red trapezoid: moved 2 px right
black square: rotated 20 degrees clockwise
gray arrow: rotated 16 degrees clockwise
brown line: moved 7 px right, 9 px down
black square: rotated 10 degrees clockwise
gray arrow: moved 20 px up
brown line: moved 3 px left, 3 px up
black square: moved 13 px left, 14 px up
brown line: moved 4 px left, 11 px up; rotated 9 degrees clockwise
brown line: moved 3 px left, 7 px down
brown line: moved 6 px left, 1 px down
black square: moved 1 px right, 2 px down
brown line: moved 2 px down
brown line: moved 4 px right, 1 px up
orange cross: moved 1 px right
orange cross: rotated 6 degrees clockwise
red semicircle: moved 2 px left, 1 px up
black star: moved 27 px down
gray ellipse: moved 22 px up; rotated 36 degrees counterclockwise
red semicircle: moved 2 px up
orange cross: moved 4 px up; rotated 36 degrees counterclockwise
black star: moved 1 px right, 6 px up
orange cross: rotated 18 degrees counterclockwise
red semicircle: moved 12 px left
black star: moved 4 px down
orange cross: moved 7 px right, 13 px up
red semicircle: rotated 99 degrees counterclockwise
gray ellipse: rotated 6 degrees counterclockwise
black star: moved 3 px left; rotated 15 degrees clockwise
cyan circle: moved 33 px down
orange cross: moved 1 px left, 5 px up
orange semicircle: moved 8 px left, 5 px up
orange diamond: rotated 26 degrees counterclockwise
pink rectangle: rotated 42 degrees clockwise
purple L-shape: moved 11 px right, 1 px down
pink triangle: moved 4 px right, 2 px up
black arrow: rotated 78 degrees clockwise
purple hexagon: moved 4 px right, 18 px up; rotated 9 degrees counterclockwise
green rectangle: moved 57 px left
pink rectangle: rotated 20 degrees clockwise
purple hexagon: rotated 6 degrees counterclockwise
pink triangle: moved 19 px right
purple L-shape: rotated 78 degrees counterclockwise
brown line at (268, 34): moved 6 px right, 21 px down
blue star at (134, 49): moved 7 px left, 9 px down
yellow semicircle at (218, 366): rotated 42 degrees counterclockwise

◆ WHAT YOU NEED TO DO ◆
Please copy the material above word for word, starting at its first line and ending with the line that contains "orange cross: moved 4".

◆ ANSWER FOR THIS EXERCISE ◆
red trapezoid: moved 2 px right
black square: rotated 20 degrees clockwise
gray arrow: rotated 16 degrees clockwise
brown line: moved 7 px right, 9 px down
black square: rotated 10 degrees clockwise
gray arrow: moved 20 px up
brown line: moved 3 px left, 3 px up
black square: moved 13 px left, 14 px up
brown line: moved 4 px left, 11 px up; rotated 9 degrees clockwise
brown line: moved 3 px left, 7 px down
brown line: moved 6 px left, 1 px down
black square: moved 1 px right, 2 px down
brown line: moved 2 px down
brown line: moved 4 px right, 1 px up
orange cross: moved 1 px right
orange cross: rotated 6 degrees clockwise
red semicircle: moved 2 px left, 1 px up
black star: moved 27 px down
gray ellipse: moved 22 px up; rotated 36 degrees counterclockwise
red semicircle: moved 2 px up
orange cross: moved 4 px up; rotated 36 degrees counterclockwise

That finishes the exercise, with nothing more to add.